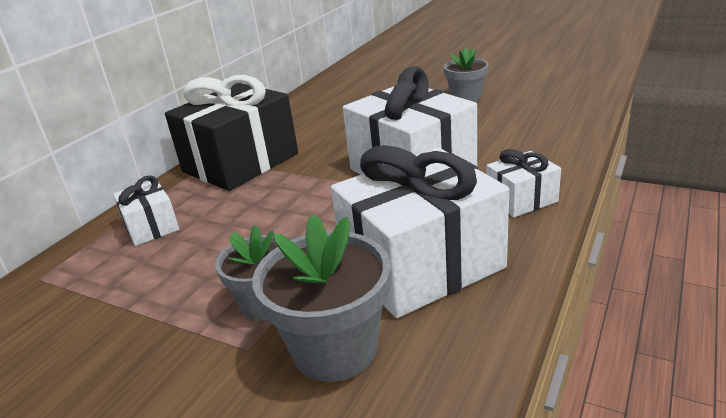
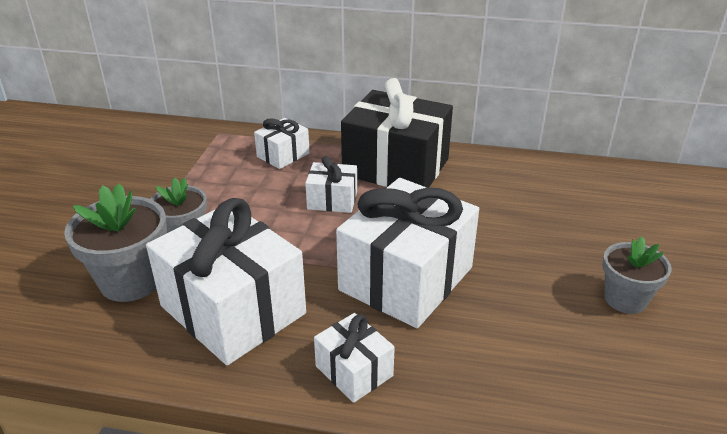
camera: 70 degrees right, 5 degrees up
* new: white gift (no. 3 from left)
===
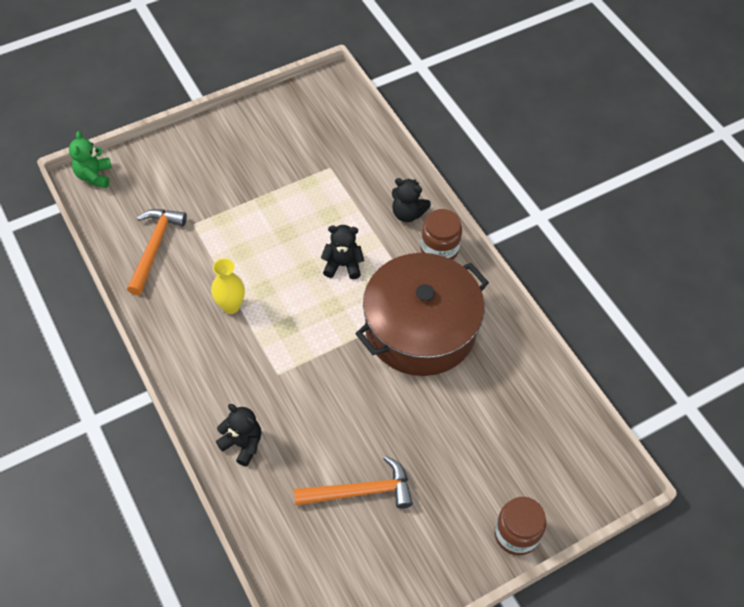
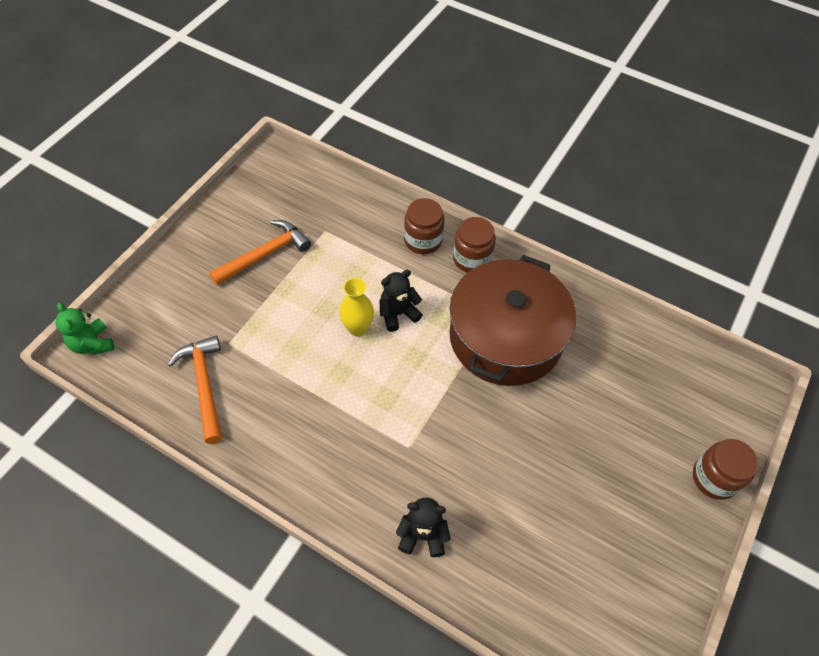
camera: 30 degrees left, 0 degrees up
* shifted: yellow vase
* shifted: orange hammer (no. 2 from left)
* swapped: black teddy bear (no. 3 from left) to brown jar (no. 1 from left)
===
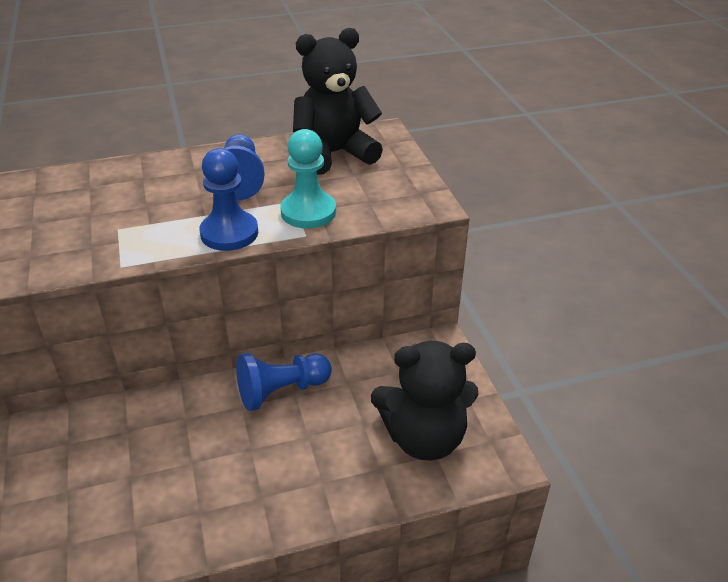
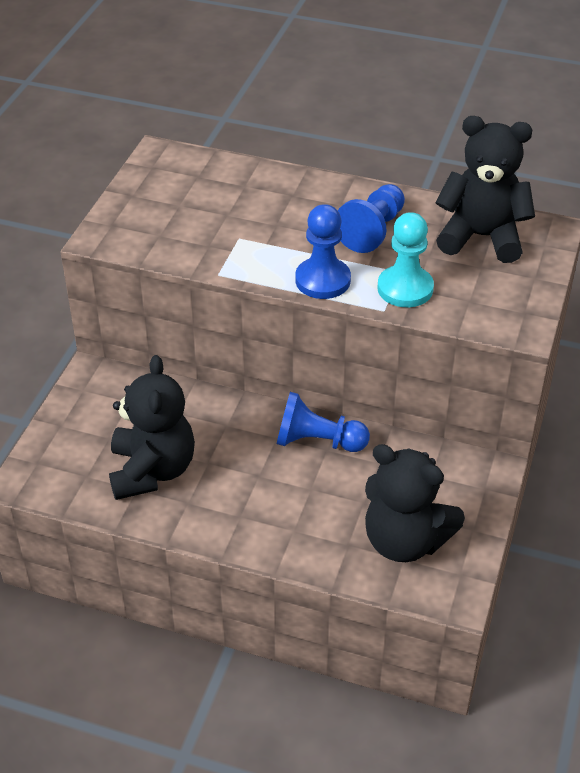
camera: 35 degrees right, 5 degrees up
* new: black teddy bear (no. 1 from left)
===
EXERCISE GOAL: Among the entries above, locate the lines containing "camera: 70 degrees right, 5 degrees up" and "gift (no. 3 from left)", and transcribe exactly those two lines and all lines between.

EXERCISE OUTPUT:
camera: 70 degrees right, 5 degrees up
* new: white gift (no. 3 from left)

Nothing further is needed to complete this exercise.